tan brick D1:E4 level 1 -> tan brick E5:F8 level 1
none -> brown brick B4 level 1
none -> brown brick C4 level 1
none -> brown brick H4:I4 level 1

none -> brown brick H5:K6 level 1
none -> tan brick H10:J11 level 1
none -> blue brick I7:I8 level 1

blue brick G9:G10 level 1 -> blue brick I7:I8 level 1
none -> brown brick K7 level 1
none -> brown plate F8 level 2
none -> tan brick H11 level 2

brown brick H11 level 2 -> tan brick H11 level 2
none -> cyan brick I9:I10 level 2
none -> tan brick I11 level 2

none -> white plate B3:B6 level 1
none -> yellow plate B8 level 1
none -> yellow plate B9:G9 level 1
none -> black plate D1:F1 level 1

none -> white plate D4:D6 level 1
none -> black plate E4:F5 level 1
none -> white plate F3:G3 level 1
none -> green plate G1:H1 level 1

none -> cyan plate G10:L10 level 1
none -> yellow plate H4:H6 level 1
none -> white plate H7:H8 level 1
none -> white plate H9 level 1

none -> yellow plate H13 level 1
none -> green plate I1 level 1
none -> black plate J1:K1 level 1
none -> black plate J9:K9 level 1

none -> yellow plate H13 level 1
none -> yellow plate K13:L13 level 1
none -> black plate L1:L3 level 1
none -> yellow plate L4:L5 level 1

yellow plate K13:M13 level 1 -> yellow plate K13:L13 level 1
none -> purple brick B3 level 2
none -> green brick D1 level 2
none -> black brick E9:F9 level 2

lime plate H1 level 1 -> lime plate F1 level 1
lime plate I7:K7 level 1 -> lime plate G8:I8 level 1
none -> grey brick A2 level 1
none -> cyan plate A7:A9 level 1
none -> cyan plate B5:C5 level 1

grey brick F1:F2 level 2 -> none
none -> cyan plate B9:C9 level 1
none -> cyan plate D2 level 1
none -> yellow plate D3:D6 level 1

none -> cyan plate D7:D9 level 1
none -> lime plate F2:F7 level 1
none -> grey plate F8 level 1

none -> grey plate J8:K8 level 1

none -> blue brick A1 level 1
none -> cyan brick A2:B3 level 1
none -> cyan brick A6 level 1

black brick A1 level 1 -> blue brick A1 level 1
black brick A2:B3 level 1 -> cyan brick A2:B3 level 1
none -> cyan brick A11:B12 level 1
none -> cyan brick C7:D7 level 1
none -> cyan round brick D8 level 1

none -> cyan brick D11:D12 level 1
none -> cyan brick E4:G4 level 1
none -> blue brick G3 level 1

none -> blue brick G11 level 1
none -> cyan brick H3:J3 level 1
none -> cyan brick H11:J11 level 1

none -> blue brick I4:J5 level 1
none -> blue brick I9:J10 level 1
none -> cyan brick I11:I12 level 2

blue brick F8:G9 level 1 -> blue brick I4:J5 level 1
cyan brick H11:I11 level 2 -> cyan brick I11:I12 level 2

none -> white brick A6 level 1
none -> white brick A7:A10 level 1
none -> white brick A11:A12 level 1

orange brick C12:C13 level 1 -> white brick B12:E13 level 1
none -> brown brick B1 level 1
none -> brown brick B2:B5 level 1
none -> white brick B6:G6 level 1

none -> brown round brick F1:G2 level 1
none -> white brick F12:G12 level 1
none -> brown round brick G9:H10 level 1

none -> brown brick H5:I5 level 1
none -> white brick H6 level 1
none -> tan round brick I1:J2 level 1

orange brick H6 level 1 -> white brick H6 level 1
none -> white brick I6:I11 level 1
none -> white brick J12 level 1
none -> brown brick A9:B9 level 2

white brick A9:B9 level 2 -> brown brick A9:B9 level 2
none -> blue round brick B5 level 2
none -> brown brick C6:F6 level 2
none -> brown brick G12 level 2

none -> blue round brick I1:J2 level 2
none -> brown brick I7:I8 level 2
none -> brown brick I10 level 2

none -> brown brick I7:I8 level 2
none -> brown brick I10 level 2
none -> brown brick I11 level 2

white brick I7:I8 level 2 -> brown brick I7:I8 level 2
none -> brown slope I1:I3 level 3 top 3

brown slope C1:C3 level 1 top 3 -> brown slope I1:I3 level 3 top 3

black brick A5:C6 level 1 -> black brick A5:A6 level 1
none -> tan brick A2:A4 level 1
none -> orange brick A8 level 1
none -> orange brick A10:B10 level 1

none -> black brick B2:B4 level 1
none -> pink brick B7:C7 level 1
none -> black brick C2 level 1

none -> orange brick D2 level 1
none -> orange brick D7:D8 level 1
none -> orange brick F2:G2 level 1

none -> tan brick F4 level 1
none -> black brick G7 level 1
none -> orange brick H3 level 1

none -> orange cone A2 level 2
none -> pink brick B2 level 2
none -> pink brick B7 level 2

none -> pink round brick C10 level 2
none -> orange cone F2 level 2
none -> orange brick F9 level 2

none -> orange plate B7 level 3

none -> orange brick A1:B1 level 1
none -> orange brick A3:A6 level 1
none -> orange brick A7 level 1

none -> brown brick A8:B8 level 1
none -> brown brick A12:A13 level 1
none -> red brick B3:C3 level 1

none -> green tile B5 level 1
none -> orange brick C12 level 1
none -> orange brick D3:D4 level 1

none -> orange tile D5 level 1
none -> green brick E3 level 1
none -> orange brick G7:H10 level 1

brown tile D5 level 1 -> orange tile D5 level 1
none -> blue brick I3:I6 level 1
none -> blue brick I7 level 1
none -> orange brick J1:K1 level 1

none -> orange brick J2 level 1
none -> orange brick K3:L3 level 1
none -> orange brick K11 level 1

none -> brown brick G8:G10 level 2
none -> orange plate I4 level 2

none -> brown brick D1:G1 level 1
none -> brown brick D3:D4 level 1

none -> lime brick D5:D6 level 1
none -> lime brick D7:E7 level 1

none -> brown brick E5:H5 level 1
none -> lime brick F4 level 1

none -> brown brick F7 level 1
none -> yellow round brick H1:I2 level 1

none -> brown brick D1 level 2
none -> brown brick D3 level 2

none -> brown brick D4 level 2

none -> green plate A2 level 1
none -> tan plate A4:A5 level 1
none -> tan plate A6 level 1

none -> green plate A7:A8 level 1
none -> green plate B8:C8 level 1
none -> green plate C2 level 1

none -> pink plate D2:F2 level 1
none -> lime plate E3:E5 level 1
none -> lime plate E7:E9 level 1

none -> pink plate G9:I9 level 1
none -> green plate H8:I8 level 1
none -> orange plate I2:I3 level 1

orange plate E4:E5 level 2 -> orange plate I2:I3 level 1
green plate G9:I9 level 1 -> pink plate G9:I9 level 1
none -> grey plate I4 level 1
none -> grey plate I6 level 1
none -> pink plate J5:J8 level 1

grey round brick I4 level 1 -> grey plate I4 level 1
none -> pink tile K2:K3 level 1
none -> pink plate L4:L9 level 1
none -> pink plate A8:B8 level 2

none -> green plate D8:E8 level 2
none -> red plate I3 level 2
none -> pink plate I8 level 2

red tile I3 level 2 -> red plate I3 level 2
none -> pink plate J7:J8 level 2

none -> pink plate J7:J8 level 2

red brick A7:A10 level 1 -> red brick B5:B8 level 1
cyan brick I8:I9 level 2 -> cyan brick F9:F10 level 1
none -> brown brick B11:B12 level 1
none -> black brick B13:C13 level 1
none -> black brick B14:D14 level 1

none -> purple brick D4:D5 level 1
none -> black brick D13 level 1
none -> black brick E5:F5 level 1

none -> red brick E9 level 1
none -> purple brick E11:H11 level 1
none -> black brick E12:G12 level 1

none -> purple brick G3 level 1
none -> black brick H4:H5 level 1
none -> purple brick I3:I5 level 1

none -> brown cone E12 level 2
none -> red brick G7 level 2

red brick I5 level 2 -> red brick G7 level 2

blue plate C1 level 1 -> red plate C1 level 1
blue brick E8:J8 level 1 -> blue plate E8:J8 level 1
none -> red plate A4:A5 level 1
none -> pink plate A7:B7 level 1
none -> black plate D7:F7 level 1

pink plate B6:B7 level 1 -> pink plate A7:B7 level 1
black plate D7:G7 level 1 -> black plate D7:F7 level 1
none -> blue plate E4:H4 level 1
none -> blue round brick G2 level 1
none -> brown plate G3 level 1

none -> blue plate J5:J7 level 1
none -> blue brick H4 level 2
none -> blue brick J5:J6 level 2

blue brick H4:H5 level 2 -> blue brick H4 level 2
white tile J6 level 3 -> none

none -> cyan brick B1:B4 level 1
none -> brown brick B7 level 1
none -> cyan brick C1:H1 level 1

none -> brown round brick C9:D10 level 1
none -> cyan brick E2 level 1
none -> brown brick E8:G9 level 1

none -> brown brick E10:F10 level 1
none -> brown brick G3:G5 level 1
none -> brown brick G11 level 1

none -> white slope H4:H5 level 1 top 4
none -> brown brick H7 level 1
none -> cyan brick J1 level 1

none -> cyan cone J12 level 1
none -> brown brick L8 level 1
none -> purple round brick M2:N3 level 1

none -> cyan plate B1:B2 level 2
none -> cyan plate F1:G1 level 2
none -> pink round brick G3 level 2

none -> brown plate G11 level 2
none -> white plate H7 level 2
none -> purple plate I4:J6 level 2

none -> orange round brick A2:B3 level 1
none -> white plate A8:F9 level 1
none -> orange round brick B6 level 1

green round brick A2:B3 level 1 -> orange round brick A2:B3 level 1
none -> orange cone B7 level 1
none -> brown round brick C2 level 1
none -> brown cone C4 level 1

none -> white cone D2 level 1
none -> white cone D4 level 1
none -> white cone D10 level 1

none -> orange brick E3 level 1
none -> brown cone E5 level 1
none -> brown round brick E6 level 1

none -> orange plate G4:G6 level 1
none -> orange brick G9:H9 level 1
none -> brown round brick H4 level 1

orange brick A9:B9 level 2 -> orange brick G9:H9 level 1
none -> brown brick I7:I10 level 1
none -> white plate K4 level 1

+ + + + + + +

### Exercise details
Go to the line in the material above that contains "none -> cyan brick A2:B3 level 1" and copy exactly from there through the line that contains "none -> tan brick A2:A4 level 1", stopping after it.

### Solved exercise
none -> cyan brick A2:B3 level 1
none -> cyan brick A6 level 1

black brick A1 level 1 -> blue brick A1 level 1
black brick A2:B3 level 1 -> cyan brick A2:B3 level 1
none -> cyan brick A11:B12 level 1
none -> cyan brick C7:D7 level 1
none -> cyan round brick D8 level 1

none -> cyan brick D11:D12 level 1
none -> cyan brick E4:G4 level 1
none -> blue brick G3 level 1

none -> blue brick G11 level 1
none -> cyan brick H3:J3 level 1
none -> cyan brick H11:J11 level 1

none -> blue brick I4:J5 level 1
none -> blue brick I9:J10 level 1
none -> cyan brick I11:I12 level 2

blue brick F8:G9 level 1 -> blue brick I4:J5 level 1
cyan brick H11:I11 level 2 -> cyan brick I11:I12 level 2

none -> white brick A6 level 1
none -> white brick A7:A10 level 1
none -> white brick A11:A12 level 1

orange brick C12:C13 level 1 -> white brick B12:E13 level 1
none -> brown brick B1 level 1
none -> brown brick B2:B5 level 1
none -> white brick B6:G6 level 1

none -> brown round brick F1:G2 level 1
none -> white brick F12:G12 level 1
none -> brown round brick G9:H10 level 1

none -> brown brick H5:I5 level 1
none -> white brick H6 level 1
none -> tan round brick I1:J2 level 1

orange brick H6 level 1 -> white brick H6 level 1
none -> white brick I6:I11 level 1
none -> white brick J12 level 1
none -> brown brick A9:B9 level 2

white brick A9:B9 level 2 -> brown brick A9:B9 level 2
none -> blue round brick B5 level 2
none -> brown brick C6:F6 level 2
none -> brown brick G12 level 2

none -> blue round brick I1:J2 level 2
none -> brown brick I7:I8 level 2
none -> brown brick I10 level 2

none -> brown brick I7:I8 level 2
none -> brown brick I10 level 2
none -> brown brick I11 level 2

white brick I7:I8 level 2 -> brown brick I7:I8 level 2
none -> brown slope I1:I3 level 3 top 3

brown slope C1:C3 level 1 top 3 -> brown slope I1:I3 level 3 top 3

black brick A5:C6 level 1 -> black brick A5:A6 level 1
none -> tan brick A2:A4 level 1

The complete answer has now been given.